[Dataset excerpts]
*** Block opens ***

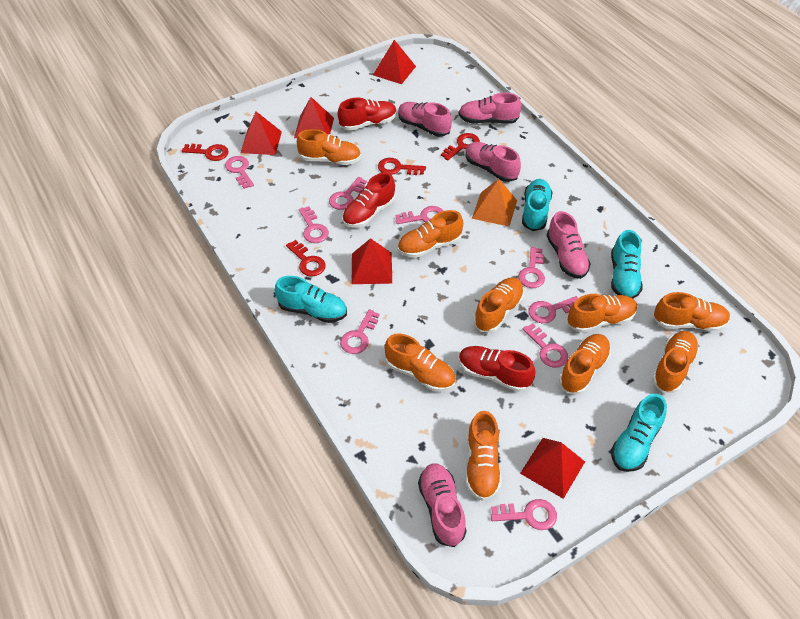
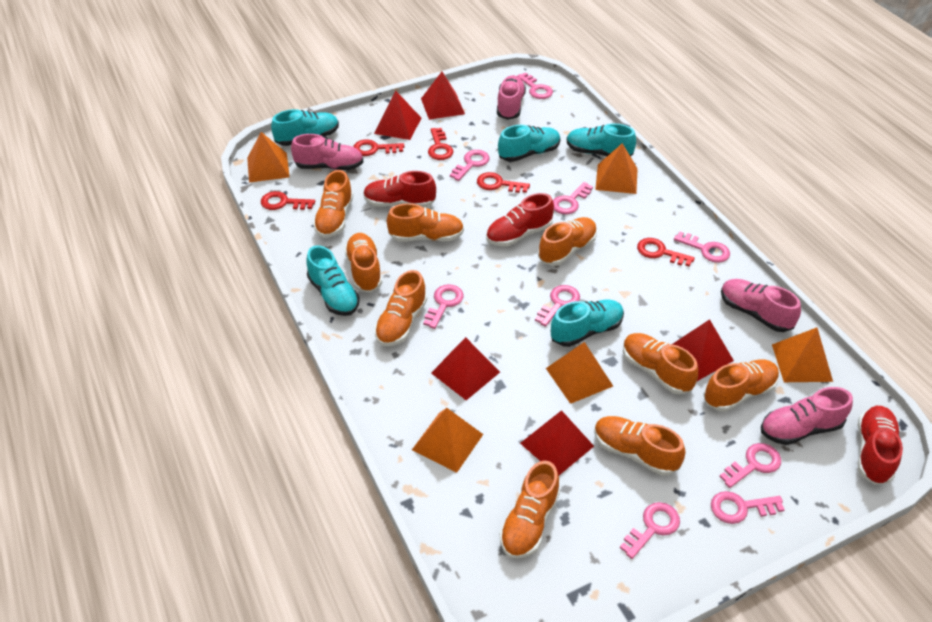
orange pyramid: 1 -> 5
pink shoe: 5 -> 4
red key: 4 -> 5
turquoise shoe: 4 -> 5

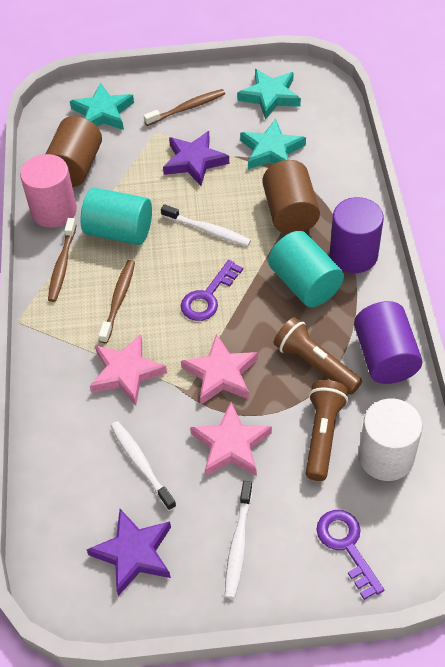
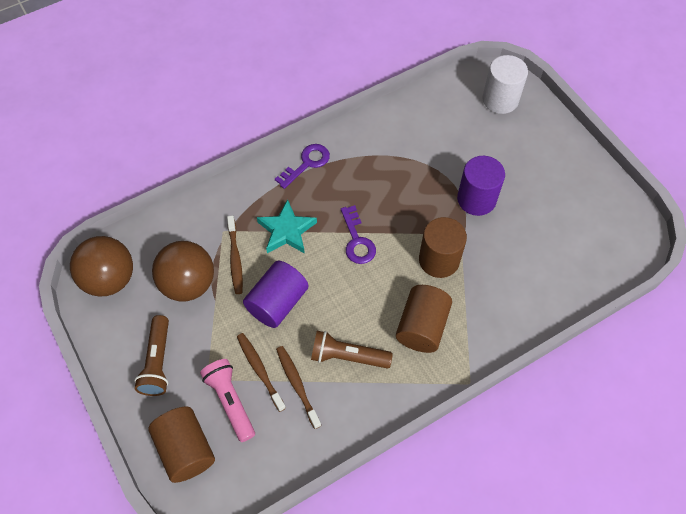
brown ball: 0 -> 2
brown cylinder: 2 -> 3
pink cylinder: 1 -> 0
pink flashlight: 0 -> 1
pink star: 3 -> 0
purple star: 2 -> 0
turquoise cylinder: 2 -> 0
turquoise star: 3 -> 1
white toothbrush: 3 -> 0

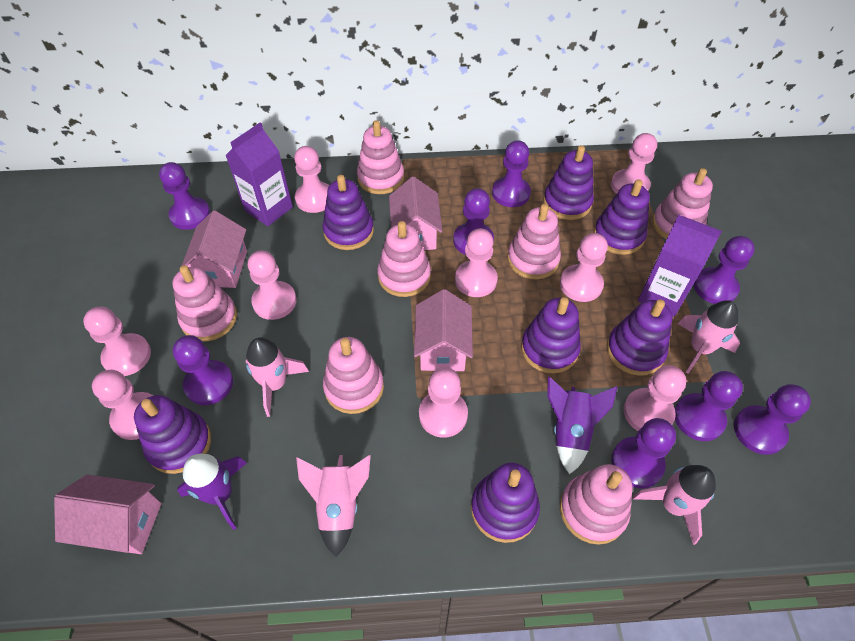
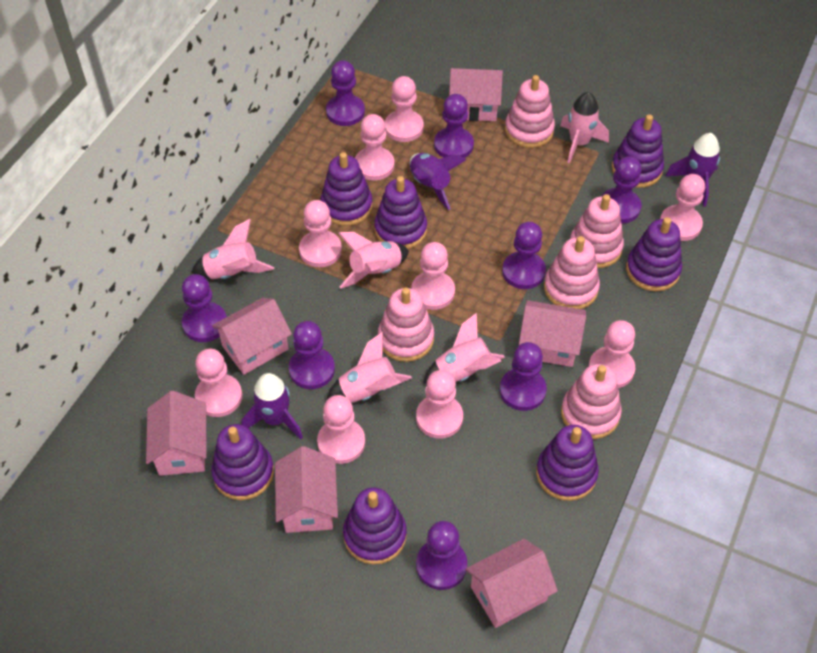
pink house: 4 -> 6
pink rocket: 4 -> 5
pink stacking toy: 7 -> 5
purple carton: 2 -> 0
purple rocket: 2 -> 3

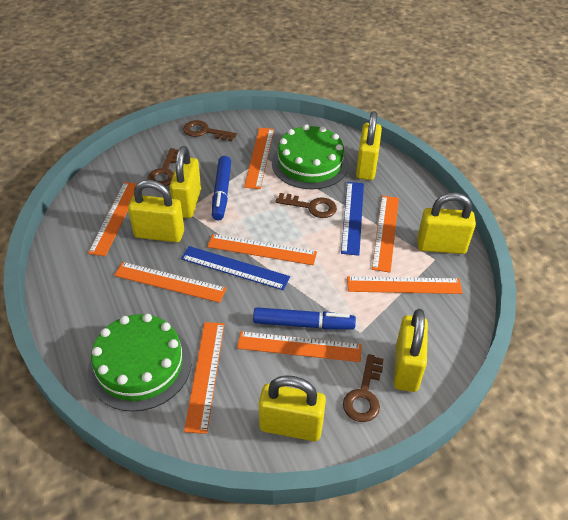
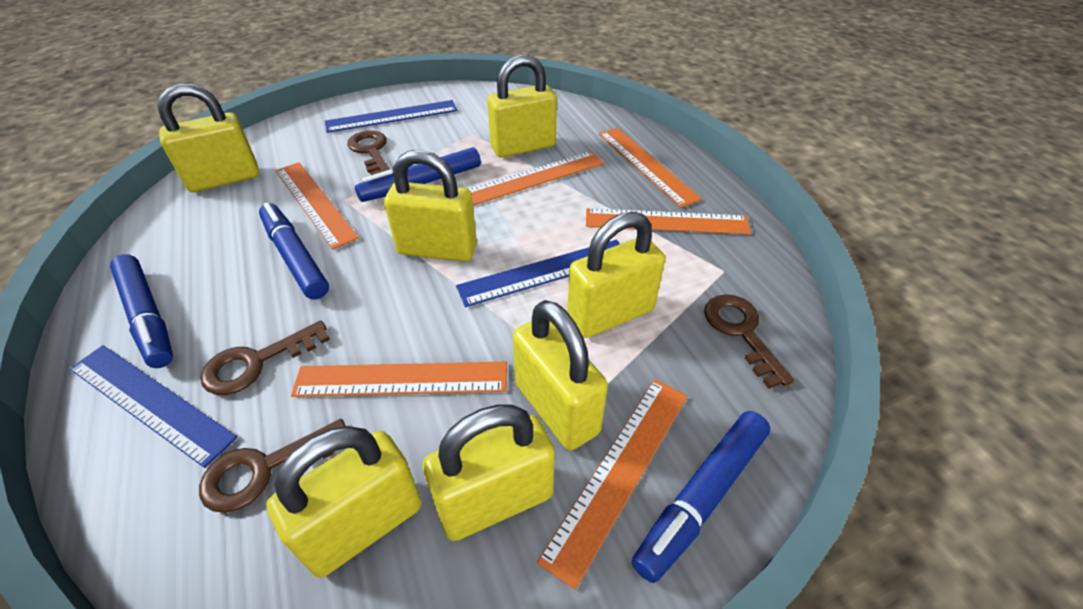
blue marker: 2 -> 4
blue ruler: 2 -> 3
green cake: 2 -> 0
orange ruler: 8 -> 6
yellow padlock: 6 -> 7

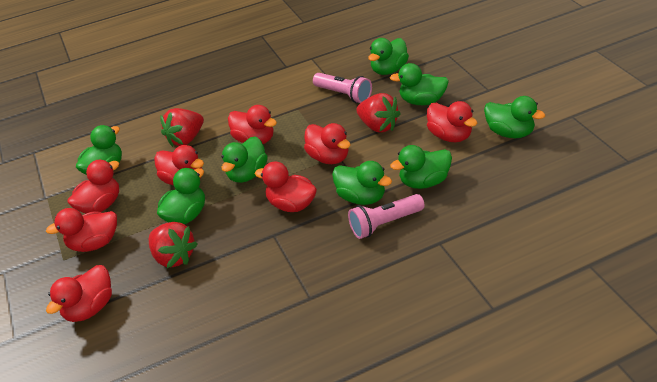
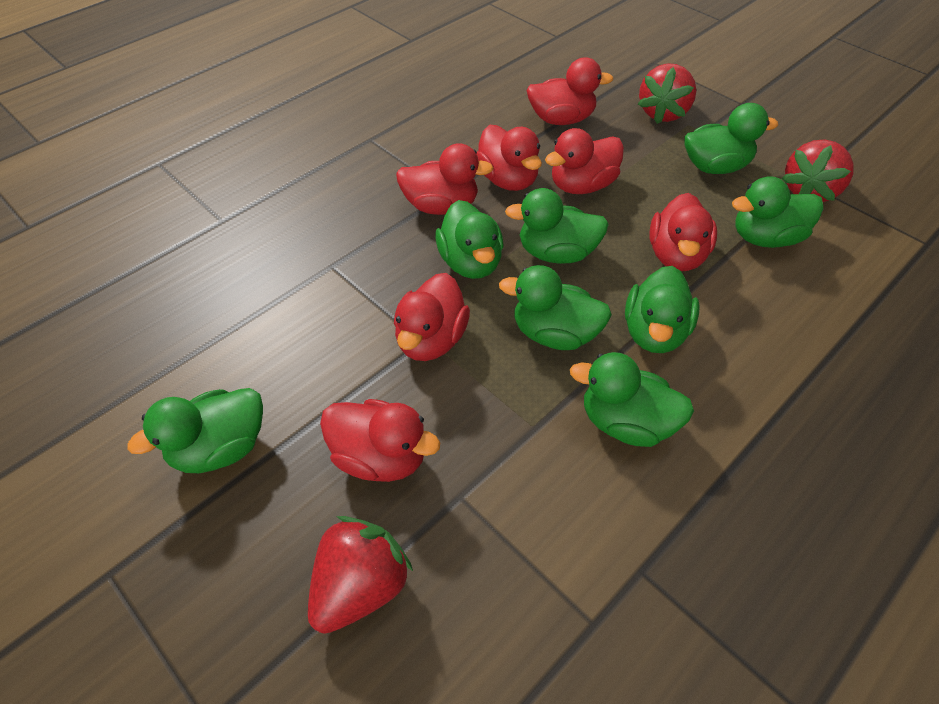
pink flashlight: 2 -> 0
red duck: 8 -> 7

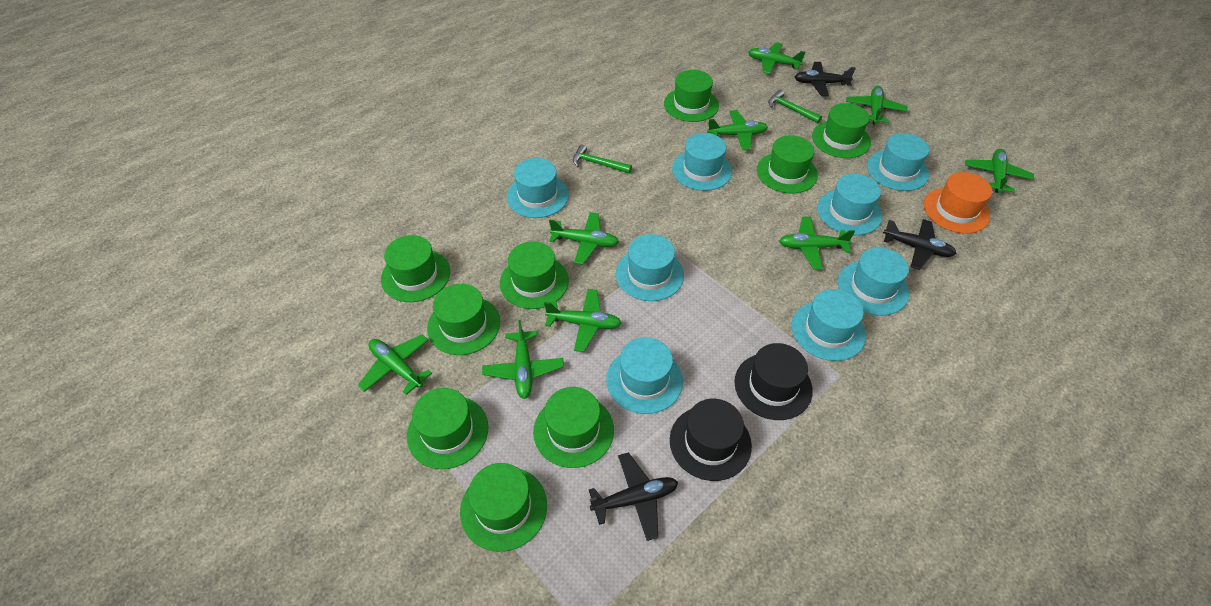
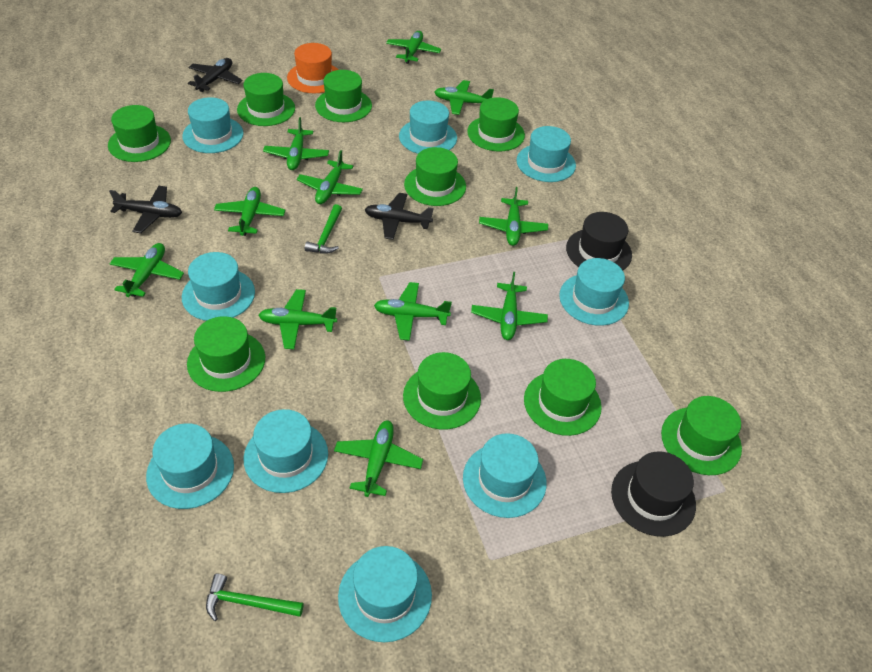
green plane: 9 -> 11
turquoise hat: 8 -> 9

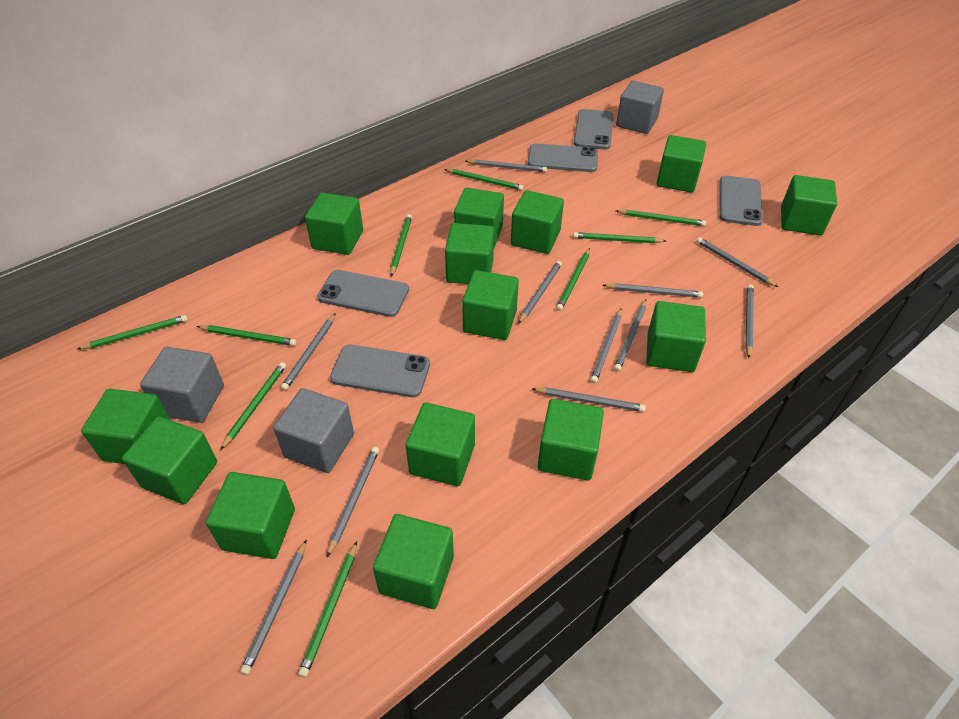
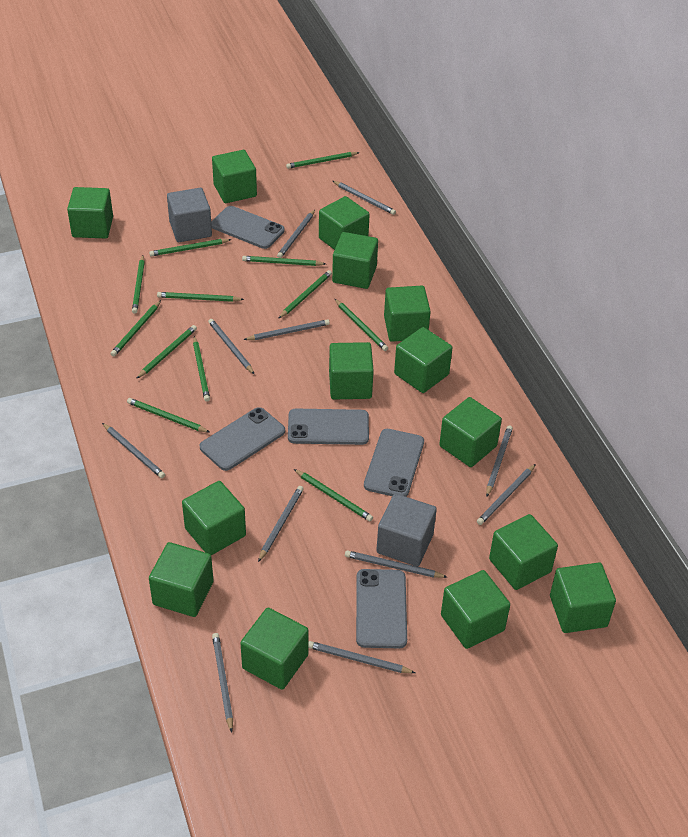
green pencil: 9 -> 12
grey cube: 3 -> 2

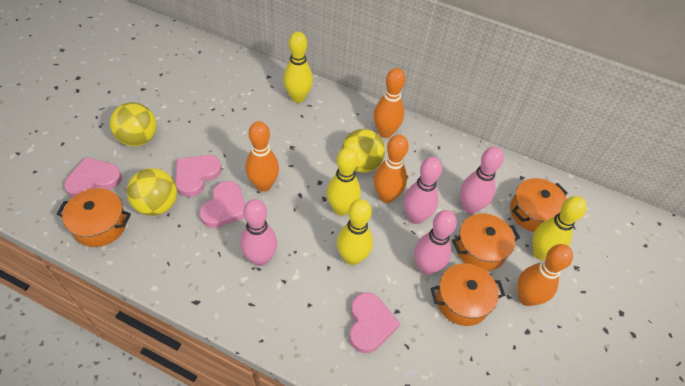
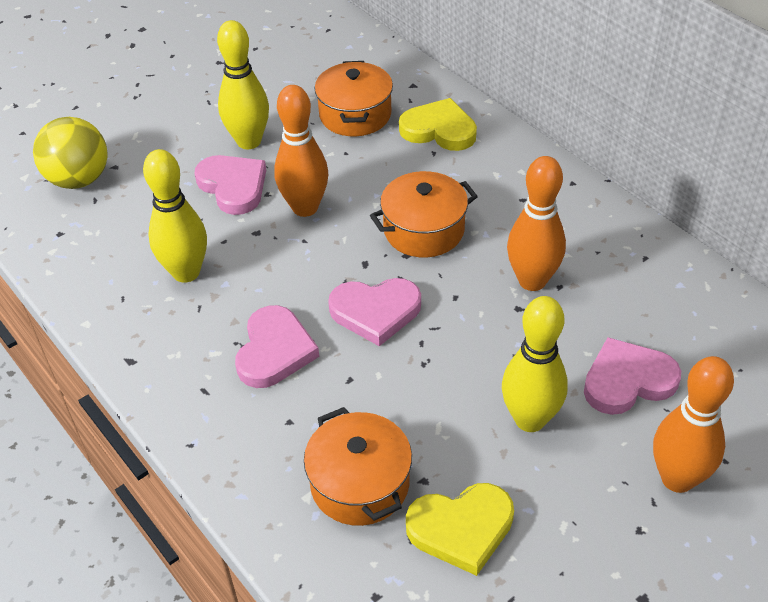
orange bowling pin: 4 -> 3
orange pot: 4 -> 3
pink bowling pin: 4 -> 0
yellow ball: 3 -> 1
yellow bowling pin: 4 -> 3
yellow heart: 0 -> 2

*** Block closes ***

### Work order
How many of the lines above include the string "bowling"? Only the number should be written.

### Finished exercise
3